#### [Exercise]
Retype every entry word for word.

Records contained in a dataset
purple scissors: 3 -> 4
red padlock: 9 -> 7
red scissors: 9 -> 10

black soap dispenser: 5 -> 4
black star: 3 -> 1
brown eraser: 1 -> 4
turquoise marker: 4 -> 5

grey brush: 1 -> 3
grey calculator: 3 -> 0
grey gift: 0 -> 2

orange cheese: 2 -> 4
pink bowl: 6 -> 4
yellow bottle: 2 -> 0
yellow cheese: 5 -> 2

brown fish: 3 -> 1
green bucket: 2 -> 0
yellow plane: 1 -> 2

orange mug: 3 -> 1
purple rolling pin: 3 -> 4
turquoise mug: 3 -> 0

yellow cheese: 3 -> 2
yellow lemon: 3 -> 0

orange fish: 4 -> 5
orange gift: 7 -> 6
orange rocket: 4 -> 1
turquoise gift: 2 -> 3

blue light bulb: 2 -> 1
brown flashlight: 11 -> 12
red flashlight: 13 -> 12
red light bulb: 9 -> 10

#### [Exercise output]
purple scissors: 3 -> 4
red padlock: 9 -> 7
red scissors: 9 -> 10

black soap dispenser: 5 -> 4
black star: 3 -> 1
brown eraser: 1 -> 4
turquoise marker: 4 -> 5

grey brush: 1 -> 3
grey calculator: 3 -> 0
grey gift: 0 -> 2

orange cheese: 2 -> 4
pink bowl: 6 -> 4
yellow bottle: 2 -> 0
yellow cheese: 5 -> 2

brown fish: 3 -> 1
green bucket: 2 -> 0
yellow plane: 1 -> 2

orange mug: 3 -> 1
purple rolling pin: 3 -> 4
turquoise mug: 3 -> 0

yellow cheese: 3 -> 2
yellow lemon: 3 -> 0

orange fish: 4 -> 5
orange gift: 7 -> 6
orange rocket: 4 -> 1
turquoise gift: 2 -> 3

blue light bulb: 2 -> 1
brown flashlight: 11 -> 12
red flashlight: 13 -> 12
red light bulb: 9 -> 10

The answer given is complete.